» **WORK INSTRUCTIONS**
Make an exact copy of the lines from the one containing "SONAR3 pin ECHO: D3 -> D5" through the end of the records below, and leave out every picture.

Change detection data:
========================================================================

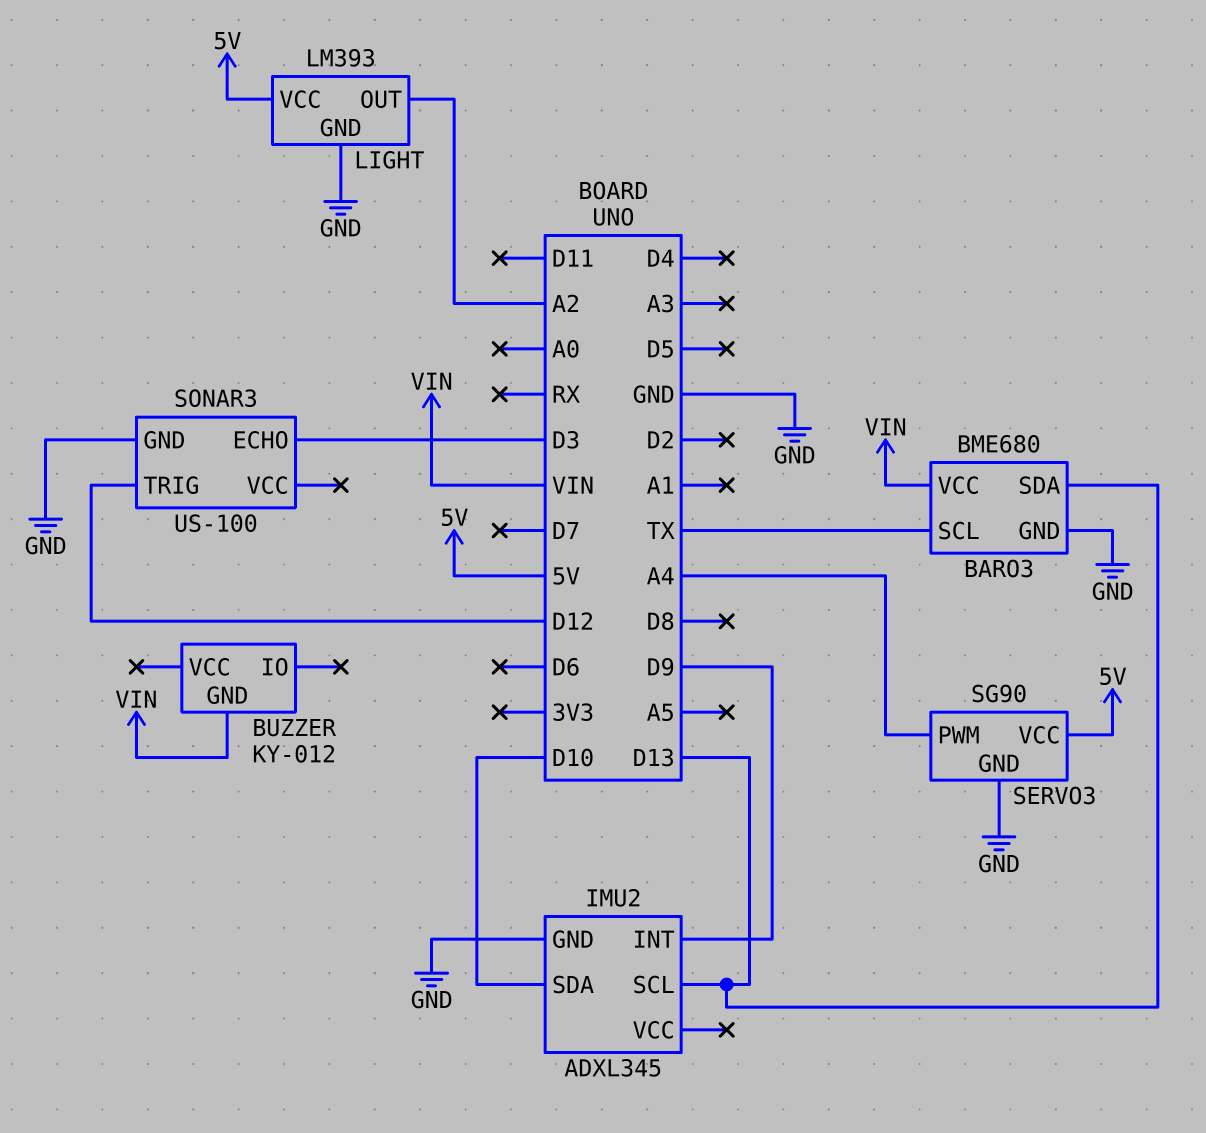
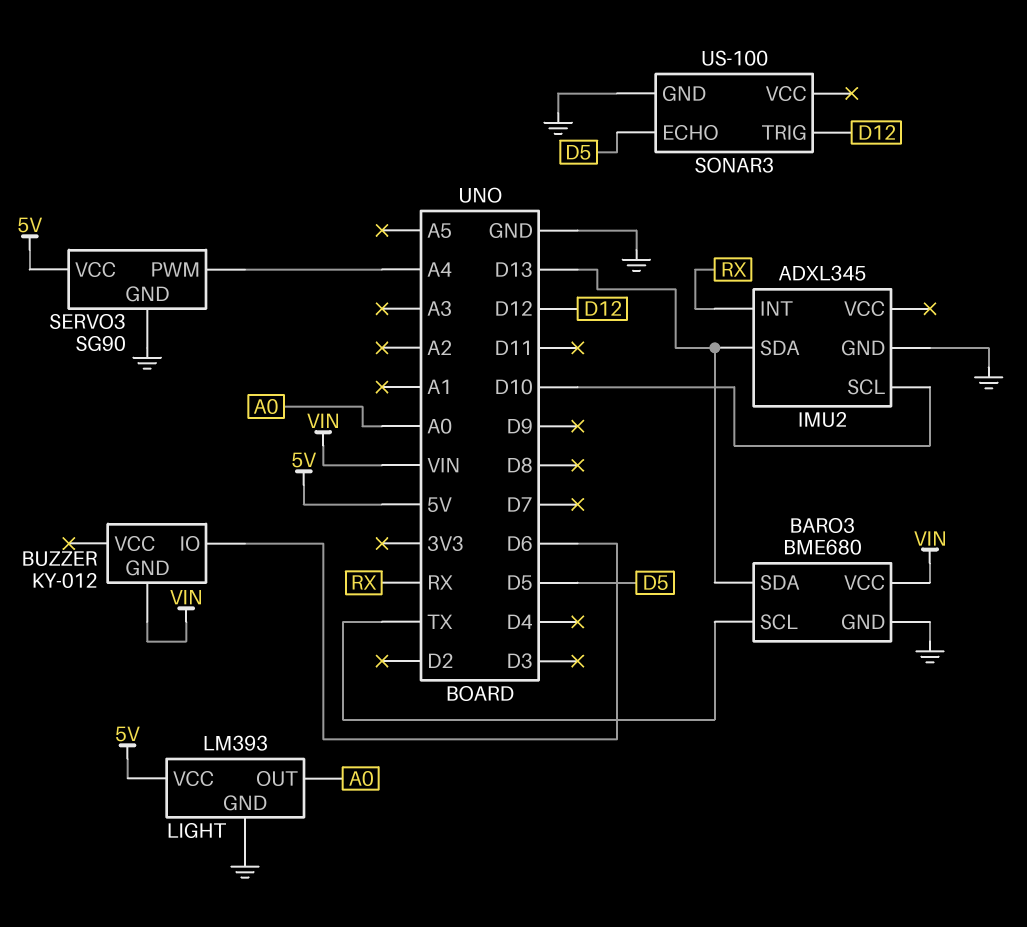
BUZZER pin IO: none -> D6
IMU2 pin INT: D9 -> RX
IMU2 pin SCL: D13 -> D10
IMU2 pin SDA: D10 -> D13
LIGHT pin OUT: A2 -> A0
SONAR3 pin ECHO: D3 -> D5

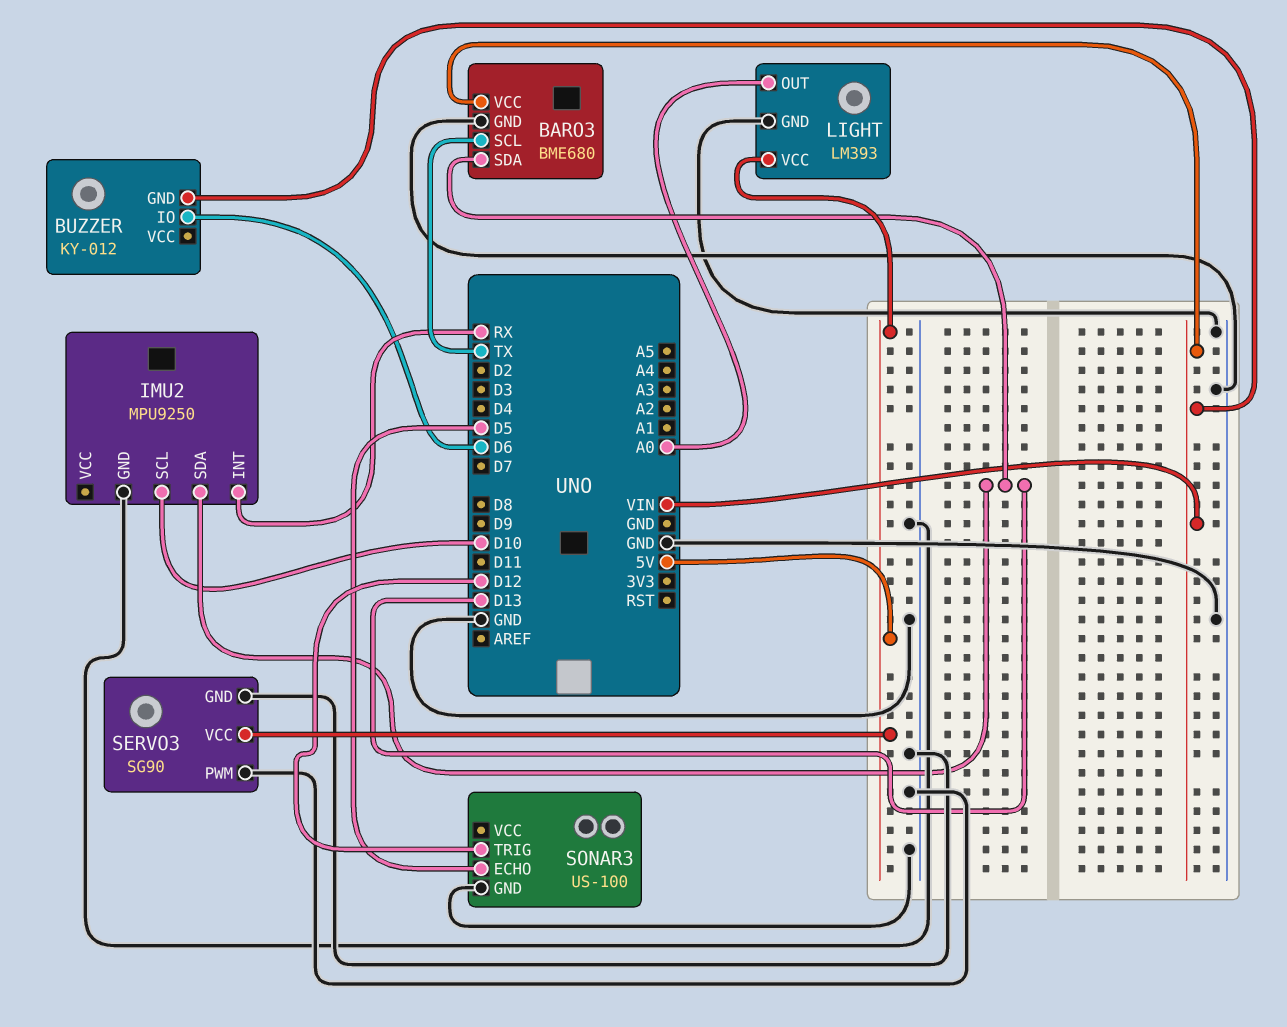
IMU2: ADXL345 -> MPU9250
SERVO3 pin PWM: A4 -> GND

========================================================================

» **TASK RESPONSE**
SONAR3 pin ECHO: D3 -> D5

IMU2: ADXL345 -> MPU9250
SERVO3 pin PWM: A4 -> GND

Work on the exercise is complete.